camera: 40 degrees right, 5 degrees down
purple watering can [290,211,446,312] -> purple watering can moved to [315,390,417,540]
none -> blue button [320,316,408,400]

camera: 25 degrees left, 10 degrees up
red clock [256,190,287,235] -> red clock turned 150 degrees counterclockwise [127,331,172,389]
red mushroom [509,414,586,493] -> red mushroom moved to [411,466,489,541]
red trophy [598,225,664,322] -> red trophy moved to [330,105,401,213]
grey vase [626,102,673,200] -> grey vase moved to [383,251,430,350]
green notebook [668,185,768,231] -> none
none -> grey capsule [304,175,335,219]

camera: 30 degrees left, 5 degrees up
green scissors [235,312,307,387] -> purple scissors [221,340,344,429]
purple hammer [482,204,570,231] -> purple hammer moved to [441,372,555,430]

━━━━━━

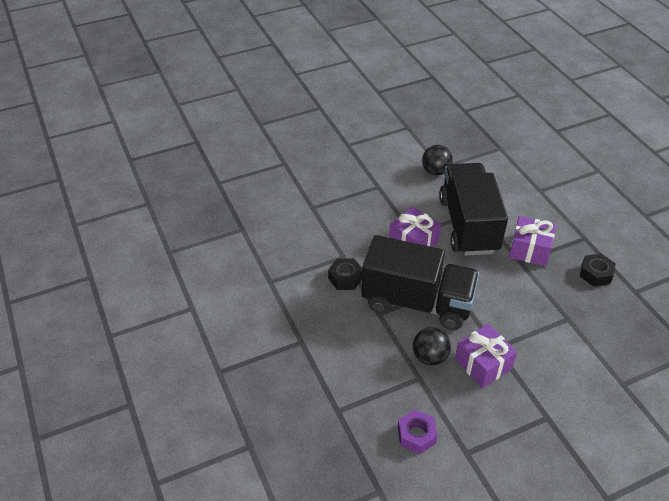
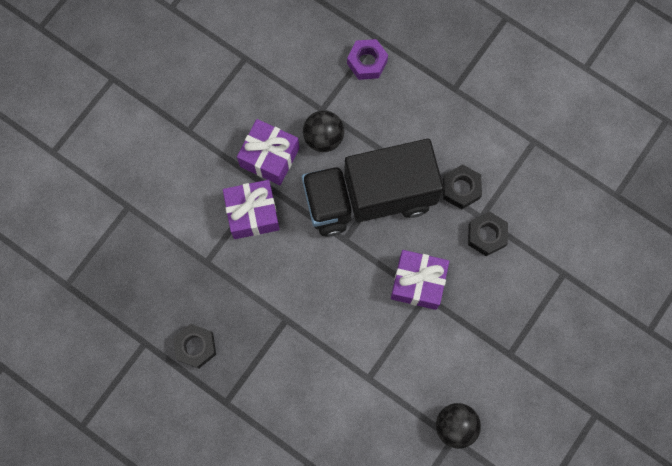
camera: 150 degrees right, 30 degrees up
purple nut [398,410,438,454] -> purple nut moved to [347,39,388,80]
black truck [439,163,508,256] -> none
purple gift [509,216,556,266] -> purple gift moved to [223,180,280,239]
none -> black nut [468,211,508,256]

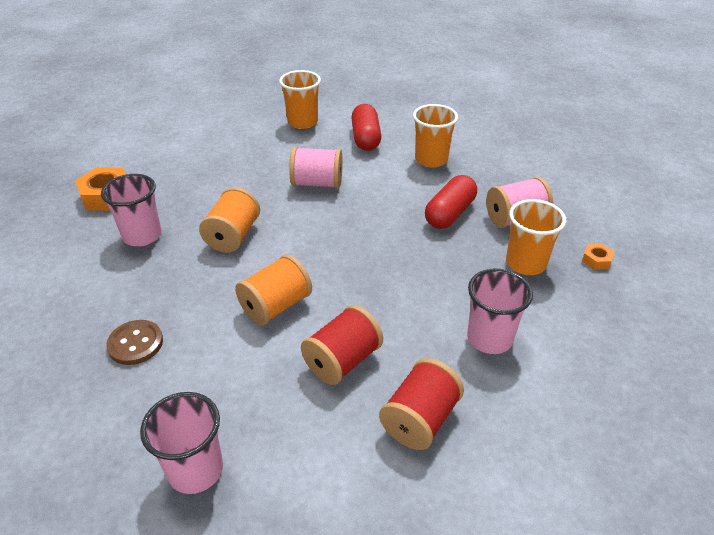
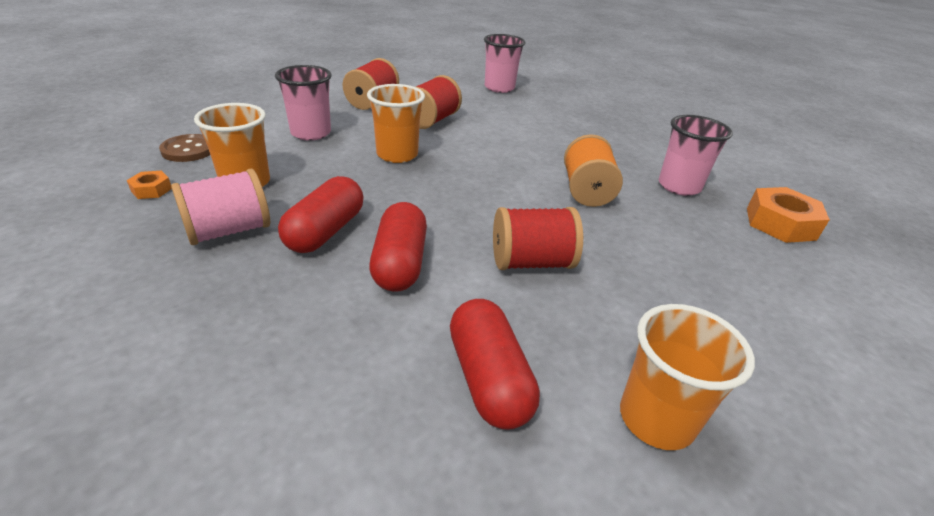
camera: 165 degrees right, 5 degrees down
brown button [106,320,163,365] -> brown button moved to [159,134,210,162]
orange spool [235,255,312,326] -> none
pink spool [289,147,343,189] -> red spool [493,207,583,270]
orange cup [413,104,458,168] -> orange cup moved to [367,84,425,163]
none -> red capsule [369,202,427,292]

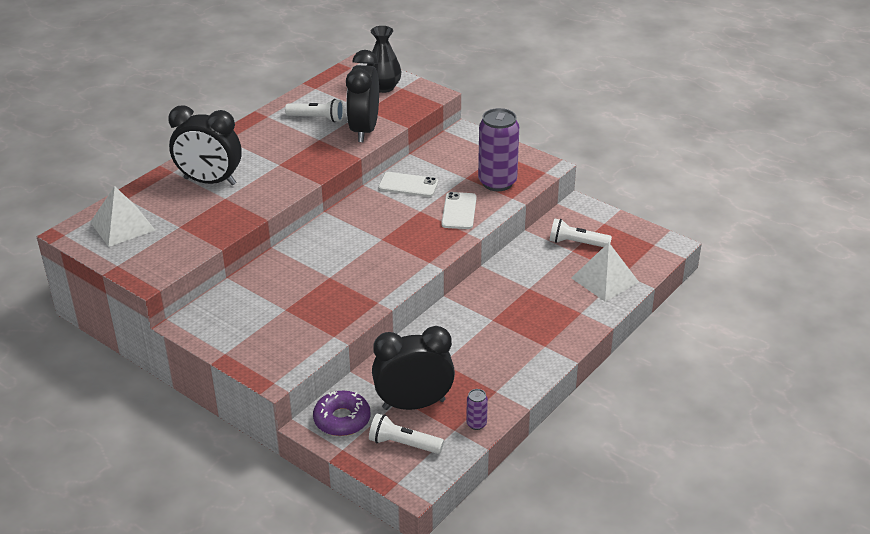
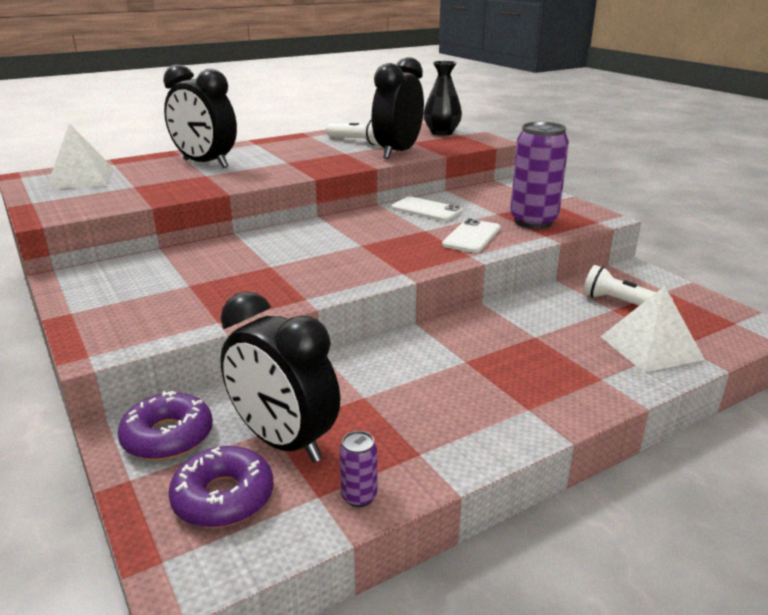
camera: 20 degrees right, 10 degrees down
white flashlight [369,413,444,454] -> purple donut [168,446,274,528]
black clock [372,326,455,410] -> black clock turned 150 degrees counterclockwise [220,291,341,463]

━━━━━━

Work instruction: Retype the entries above exactly, but only from the line containing "camera: 40 degrees right, 5 degrees down" through the line containing "purple hammer [482,204,570,231]", both included.

Task answer:
camera: 40 degrees right, 5 degrees down
purple watering can [290,211,446,312] -> purple watering can moved to [315,390,417,540]
none -> blue button [320,316,408,400]

camera: 25 degrees left, 10 degrees up
red clock [256,190,287,235] -> red clock turned 150 degrees counterclockwise [127,331,172,389]
red mushroom [509,414,586,493] -> red mushroom moved to [411,466,489,541]
red trophy [598,225,664,322] -> red trophy moved to [330,105,401,213]
grey vase [626,102,673,200] -> grey vase moved to [383,251,430,350]
green notebook [668,185,768,231] -> none
none -> grey capsule [304,175,335,219]

camera: 30 degrees left, 5 degrees up
green scissors [235,312,307,387] -> purple scissors [221,340,344,429]
purple hammer [482,204,570,231] -> purple hammer moved to [441,372,555,430]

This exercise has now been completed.